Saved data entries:
______________________________

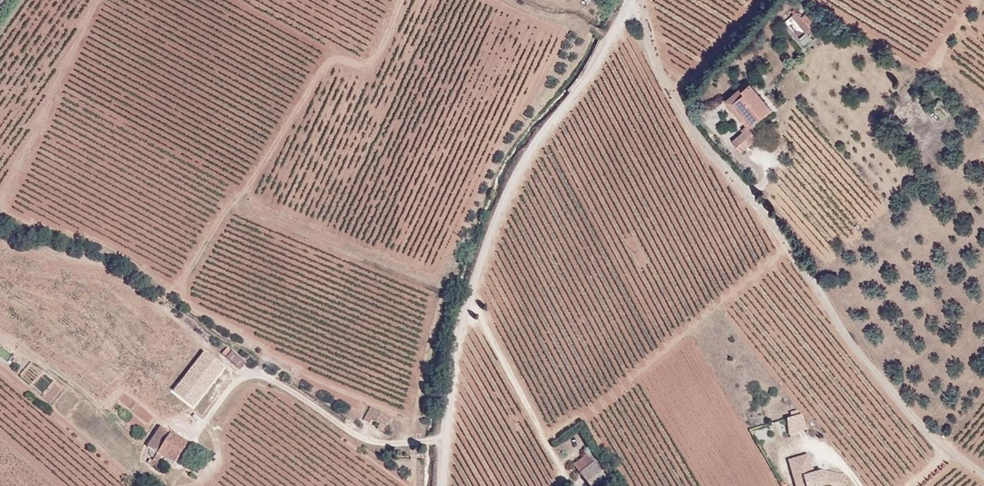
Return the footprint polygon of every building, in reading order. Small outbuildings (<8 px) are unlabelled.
[(786,16),(798,29),(806,38),(813,30),(807,25),(812,21),(807,15),(798,5),(786,16)] [(738,102),(760,120),(775,101),(751,81),(743,90),(746,92),(738,102)] [(754,124),(739,142),(751,152),(766,134),(754,124)] [(240,370),(247,362),(233,349),(231,350),(228,346),(221,353),(240,370)] [(173,392),(194,409),(227,371),(206,353),(173,392)] [(802,408),(786,413),(792,431),(807,426),(802,408)] [(387,421),(368,410),(362,422),(367,425),(369,421),(378,426),(375,431),(380,434),(387,421)] [(147,451),(155,455),(168,434),(161,430),(147,451)] [(168,434),(155,455),(159,458),(163,460),(171,449),(180,456),(186,446),(168,434)] [(173,466),(180,456),(171,449),(163,460),(173,466)] [(782,457),(791,485),(797,485),(800,485),(801,485),(805,485),(810,484),(821,480),(826,481),(825,485),(837,485),(839,471),(817,467),(807,470),(801,451),(782,457)] [(153,466),(159,458),(155,455),(149,463),(153,466)] [(606,481),(585,455),(571,465),(586,485),(599,485),(606,481)]
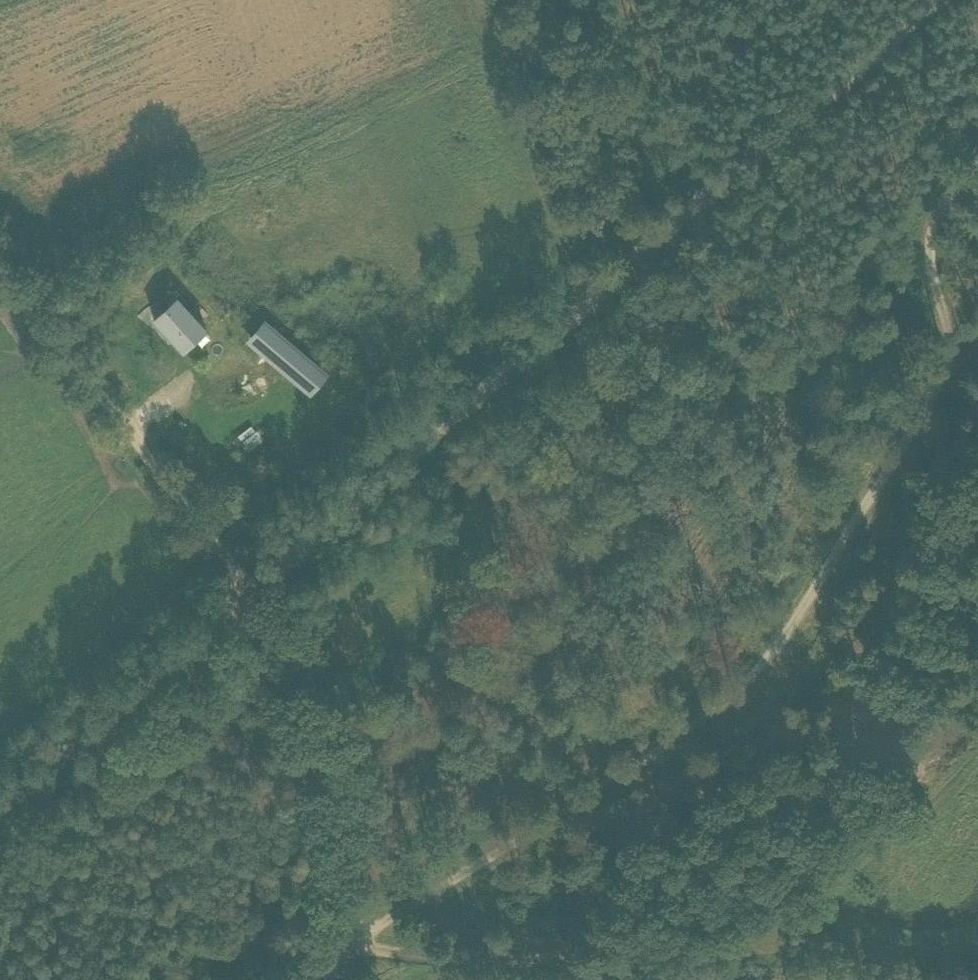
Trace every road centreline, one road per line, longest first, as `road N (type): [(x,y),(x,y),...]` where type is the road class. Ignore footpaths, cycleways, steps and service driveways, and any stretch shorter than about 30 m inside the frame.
road 1 (track): [(0,812),(930,0)]
road 2 (track): [(329,952),(596,796),(724,706),(793,625),(977,345)]
road 3 (track): [(253,595),(0,267)]
road 4 (track): [(742,979),(329,952)]
road 5 (track): [(253,595),(313,677),(347,812),(329,952)]

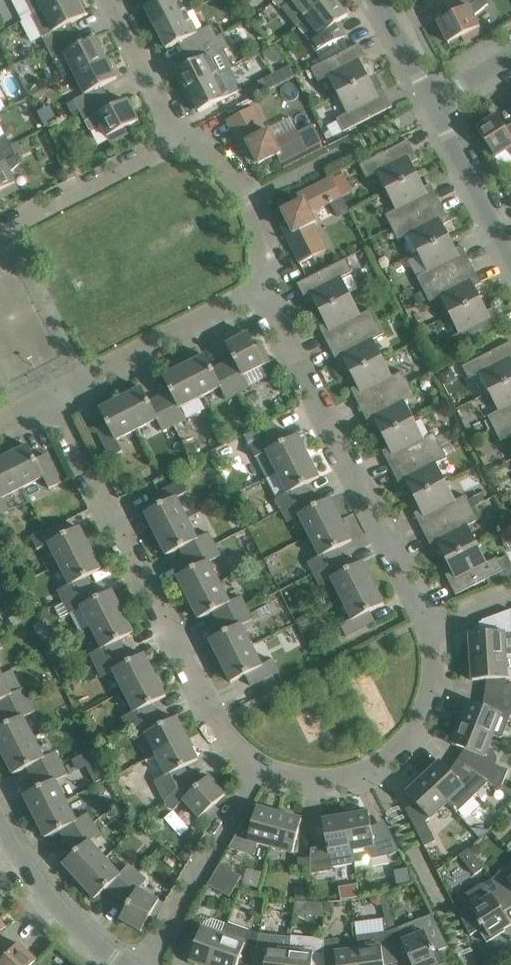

______________________________

What you need to do:
An exact copy of the records above is needed, with the pictures removed.

The completed task:
Return the footprint polygon of every building, in reading order. Small outbuildings (<8 px) are unlabelled.
[(786,16),(798,29),(806,38),(813,30),(807,25),(812,21),(807,15),(798,5),(786,16)] [(738,102),(760,120),(775,101),(751,81),(743,90),(746,92),(738,102)] [(754,124),(739,142),(751,152),(766,134),(754,124)] [(240,370),(247,362),(233,349),(231,350),(228,346),(221,353),(240,370)] [(173,392),(194,409),(227,371),(206,353),(173,392)] [(802,408),(786,413),(792,431),(807,426),(802,408)] [(387,421),(368,410),(362,422),(367,425),(369,421),(378,426),(375,431),(380,434),(387,421)] [(147,451),(155,455),(168,434),(161,430),(147,451)] [(168,434),(155,455),(159,458),(163,460),(171,449),(180,456),(186,446),(168,434)] [(173,466),(180,456),(171,449),(163,460),(173,466)] [(782,457),(791,485),(797,485),(800,485),(801,485),(805,485),(810,484),(821,480),(826,481),(825,485),(837,485),(839,471),(817,467),(807,470),(801,451),(782,457)] [(153,466),(159,458),(155,455),(149,463),(153,466)] [(606,481),(585,455),(571,465),(586,485),(599,485),(606,481)]
Trace every road centreline, one road per line, longest first, as `road N (type): [(x,y),(x,y),...]` where type is the road class. Ignore footpaths, cycleways, steps and service driveways, and any stretch shorter than about 30 m inside the frame.
road 1 (track): [(0,812),(930,0)]
road 2 (track): [(329,952),(596,796),(724,706),(793,625),(977,345)]
road 3 (track): [(253,595),(0,267)]
road 4 (track): [(742,979),(329,952)]
road 5 (track): [(253,595),(313,677),(347,812),(329,952)]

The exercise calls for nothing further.